> [WHAT TO DO]
Scan the records for the word "black". Return each line where it is found.

> [DATA SUPPLIED]
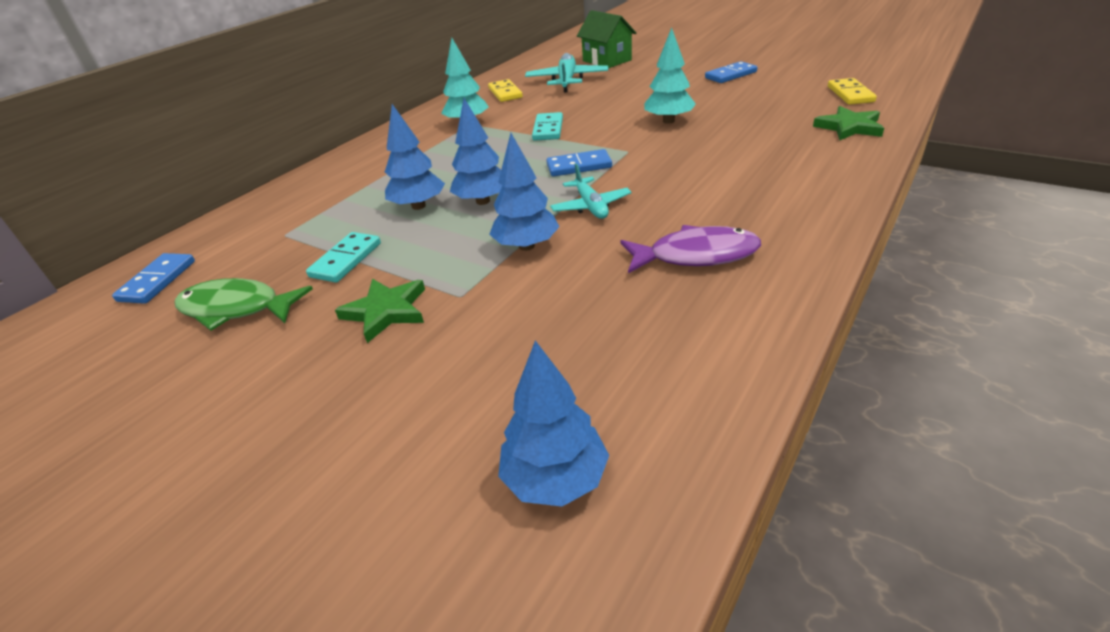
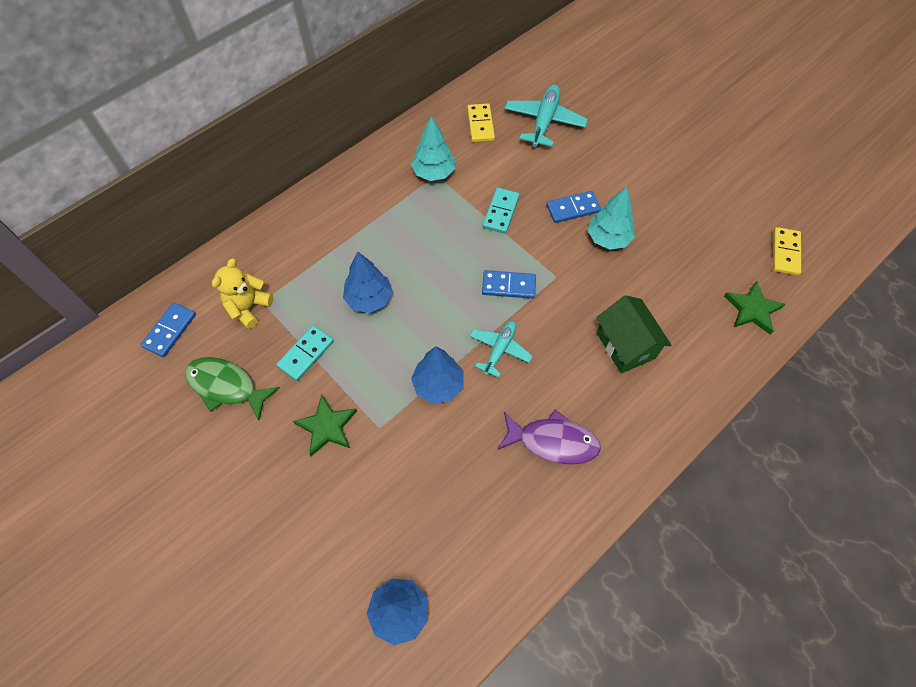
camera: 10 degrees right, 25 degrees up
(266, 242) = (248, 307): none -> yellow teddy bear
(483, 201) = (420, 310): blue tree -> none
(590, 206) = (500, 350): turquoise plane -> turquoise plane turned 150 degrees counterclockwise
(607, 60) = (595, 91): green house -> green house (625, 345)
(730, 75) = (699, 172): blue domino -> blue domino (573, 208)

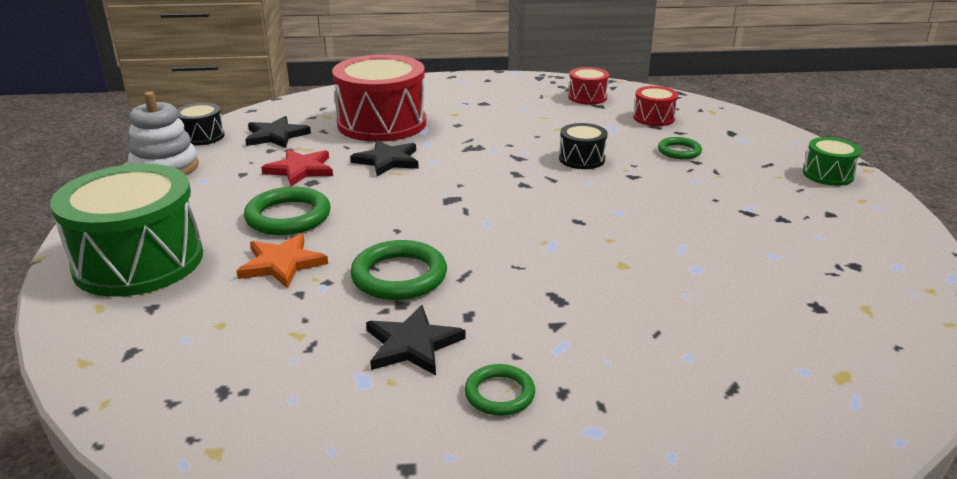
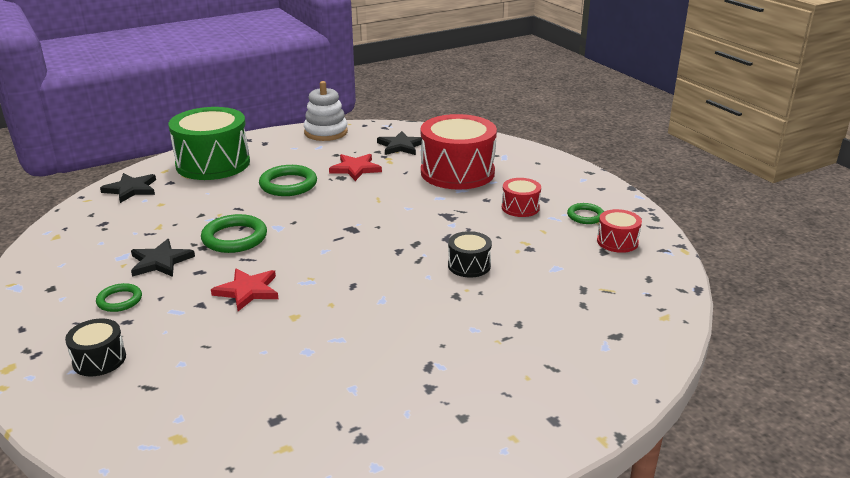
camera: 65 degrees right, 0 degrees up
(202, 136) = (378, 127): black drum -> black drum (99, 359)
(282, 264) = (230, 200): orange star -> none
(387, 161) = (394, 191): black star -> black star (131, 189)
(546, 286) = (248, 291): none -> red star
(653, 118) = (604, 285): red drum -> red drum (520, 207)
(679, 151) = (534, 311): green ring -> green ring (585, 216)
(828, 175) = (560, 410): green drum -> none

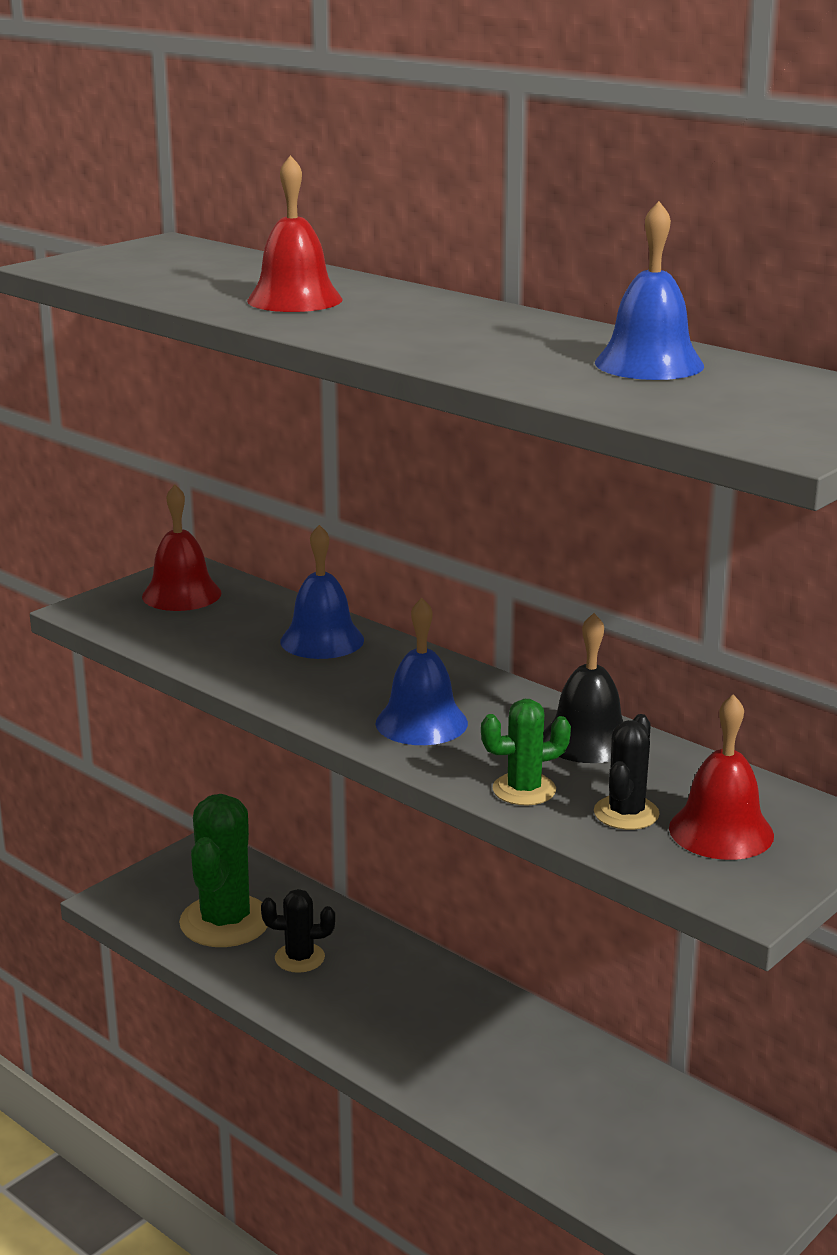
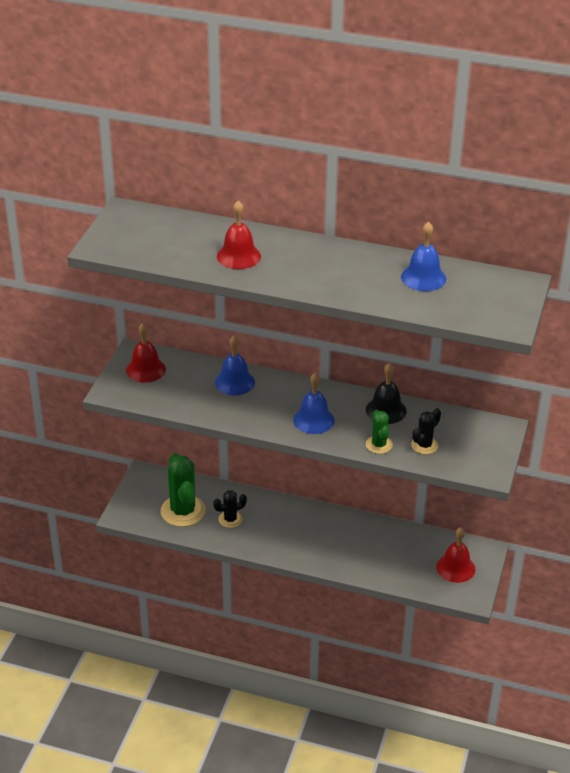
camera: 25 degrees left, 15 degrees up
(524, 790) = (379, 445): green cactus -> green cactus turned 60 degrees counterclockwise
(626, 813) = (424, 445): black cactus -> black cactus turned 45 degrees clockwise
(721, 831) = (463, 444): red bell -> red bell (455, 568)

> [ANSWER BELOW]
(202, 136) = (378, 127): black drum -> black drum (99, 359)
(387, 161) = (394, 191): black star -> black star (131, 189)
(626, 813) = (424, 445): black cactus -> black cactus turned 45 degrees clockwise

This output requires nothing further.